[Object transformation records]
★ ★ ★ ★ ★ ★ ★

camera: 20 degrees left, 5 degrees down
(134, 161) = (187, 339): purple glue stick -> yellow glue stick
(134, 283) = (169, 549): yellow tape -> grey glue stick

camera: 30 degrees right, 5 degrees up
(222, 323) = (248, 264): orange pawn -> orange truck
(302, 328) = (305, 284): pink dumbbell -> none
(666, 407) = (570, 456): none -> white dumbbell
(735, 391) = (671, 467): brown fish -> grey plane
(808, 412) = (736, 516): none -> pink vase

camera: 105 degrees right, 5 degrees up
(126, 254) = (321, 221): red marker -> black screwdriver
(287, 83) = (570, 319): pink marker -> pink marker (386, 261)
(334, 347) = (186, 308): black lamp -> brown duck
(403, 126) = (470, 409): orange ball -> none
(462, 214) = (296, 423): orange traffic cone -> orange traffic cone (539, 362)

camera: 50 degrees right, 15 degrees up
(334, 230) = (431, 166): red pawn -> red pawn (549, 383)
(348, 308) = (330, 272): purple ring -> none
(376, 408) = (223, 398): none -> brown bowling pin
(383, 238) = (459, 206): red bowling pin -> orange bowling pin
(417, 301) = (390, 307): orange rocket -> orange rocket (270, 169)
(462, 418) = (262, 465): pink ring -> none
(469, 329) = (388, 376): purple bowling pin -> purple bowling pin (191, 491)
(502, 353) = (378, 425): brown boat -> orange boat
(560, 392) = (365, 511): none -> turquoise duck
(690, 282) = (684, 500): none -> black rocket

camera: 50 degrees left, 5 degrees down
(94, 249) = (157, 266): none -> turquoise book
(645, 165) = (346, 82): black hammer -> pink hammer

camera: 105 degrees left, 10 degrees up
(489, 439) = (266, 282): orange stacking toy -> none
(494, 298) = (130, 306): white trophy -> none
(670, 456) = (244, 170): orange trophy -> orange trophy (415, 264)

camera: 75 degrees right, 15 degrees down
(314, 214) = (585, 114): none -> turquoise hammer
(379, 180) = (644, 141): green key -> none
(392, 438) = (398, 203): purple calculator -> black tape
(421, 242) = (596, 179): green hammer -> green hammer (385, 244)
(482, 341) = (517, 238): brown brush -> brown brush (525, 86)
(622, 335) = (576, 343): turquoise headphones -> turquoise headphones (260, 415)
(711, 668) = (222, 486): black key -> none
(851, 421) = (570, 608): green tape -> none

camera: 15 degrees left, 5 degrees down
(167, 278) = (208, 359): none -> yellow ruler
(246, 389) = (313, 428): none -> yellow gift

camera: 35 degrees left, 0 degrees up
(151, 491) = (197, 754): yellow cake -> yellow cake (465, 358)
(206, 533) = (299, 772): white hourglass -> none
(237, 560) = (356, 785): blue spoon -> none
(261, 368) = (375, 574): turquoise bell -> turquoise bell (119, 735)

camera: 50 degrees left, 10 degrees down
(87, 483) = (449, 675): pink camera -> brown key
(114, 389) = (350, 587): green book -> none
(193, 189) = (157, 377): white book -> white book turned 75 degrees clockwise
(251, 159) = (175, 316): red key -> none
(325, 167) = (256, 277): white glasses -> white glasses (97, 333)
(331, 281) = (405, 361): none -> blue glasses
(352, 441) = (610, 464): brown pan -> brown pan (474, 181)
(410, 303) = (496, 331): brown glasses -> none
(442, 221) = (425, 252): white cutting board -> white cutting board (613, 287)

★ ★ ★ ★ ★ ★ ★

■ **Activity**: Each record above should be output again exactly.

■ **Answer space**:
camera: 20 degrees left, 5 degrees down
(134, 161) = (187, 339): purple glue stick -> yellow glue stick
(134, 283) = (169, 549): yellow tape -> grey glue stick

camera: 30 degrees right, 5 degrees up
(222, 323) = (248, 264): orange pawn -> orange truck
(302, 328) = (305, 284): pink dumbbell -> none
(666, 407) = (570, 456): none -> white dumbbell
(735, 391) = (671, 467): brown fish -> grey plane
(808, 412) = (736, 516): none -> pink vase

camera: 105 degrees right, 5 degrees up
(126, 254) = (321, 221): red marker -> black screwdriver
(287, 83) = (570, 319): pink marker -> pink marker (386, 261)
(334, 347) = (186, 308): black lamp -> brown duck
(403, 126) = (470, 409): orange ball -> none
(462, 214) = (296, 423): orange traffic cone -> orange traffic cone (539, 362)

camera: 50 degrees right, 15 degrees up
(334, 230) = (431, 166): red pawn -> red pawn (549, 383)
(348, 308) = (330, 272): purple ring -> none
(376, 408) = (223, 398): none -> brown bowling pin
(383, 238) = (459, 206): red bowling pin -> orange bowling pin
(417, 301) = (390, 307): orange rocket -> orange rocket (270, 169)
(462, 418) = (262, 465): pink ring -> none
(469, 329) = (388, 376): purple bowling pin -> purple bowling pin (191, 491)
(502, 353) = (378, 425): brown boat -> orange boat
(560, 392) = (365, 511): none -> turquoise duck
(690, 282) = (684, 500): none -> black rocket

camera: 50 degrees left, 5 degrees down
(94, 249) = (157, 266): none -> turquoise book
(645, 165) = (346, 82): black hammer -> pink hammer

camera: 105 degrees left, 10 degrees up
(489, 439) = (266, 282): orange stacking toy -> none
(494, 298) = (130, 306): white trophy -> none
(670, 456) = (244, 170): orange trophy -> orange trophy (415, 264)

camera: 75 degrees right, 15 degrees down
(314, 214) = (585, 114): none -> turquoise hammer
(379, 180) = (644, 141): green key -> none
(392, 438) = (398, 203): purple calculator -> black tape
(421, 242) = (596, 179): green hammer -> green hammer (385, 244)
(482, 341) = (517, 238): brown brush -> brown brush (525, 86)
(622, 335) = (576, 343): turquoise headphones -> turquoise headphones (260, 415)
(711, 668) = (222, 486): black key -> none
(851, 421) = (570, 608): green tape -> none

camera: 15 degrees left, 5 degrees down
(167, 278) = (208, 359): none -> yellow ruler
(246, 389) = (313, 428): none -> yellow gift

camera: 35 degrees left, 0 degrees up
(151, 491) = (197, 754): yellow cake -> yellow cake (465, 358)
(206, 533) = (299, 772): white hourglass -> none
(237, 560) = (356, 785): blue spoon -> none
(261, 368) = (375, 574): turquoise bell -> turquoise bell (119, 735)

camera: 50 degrees left, 10 degrees down
(87, 483) = (449, 675): pink camera -> brown key
(114, 389) = (350, 587): green book -> none
(193, 189) = (157, 377): white book -> white book turned 75 degrees clockwise
(251, 159) = (175, 316): red key -> none
(325, 167) = (256, 277): white glasses -> white glasses (97, 333)
(331, 281) = (405, 361): none -> blue glasses
(352, 441) = (610, 464): brown pan -> brown pan (474, 181)
(410, 303) = (496, 331): brown glasses -> none
(442, 221) = (425, 252): white cutting board -> white cutting board (613, 287)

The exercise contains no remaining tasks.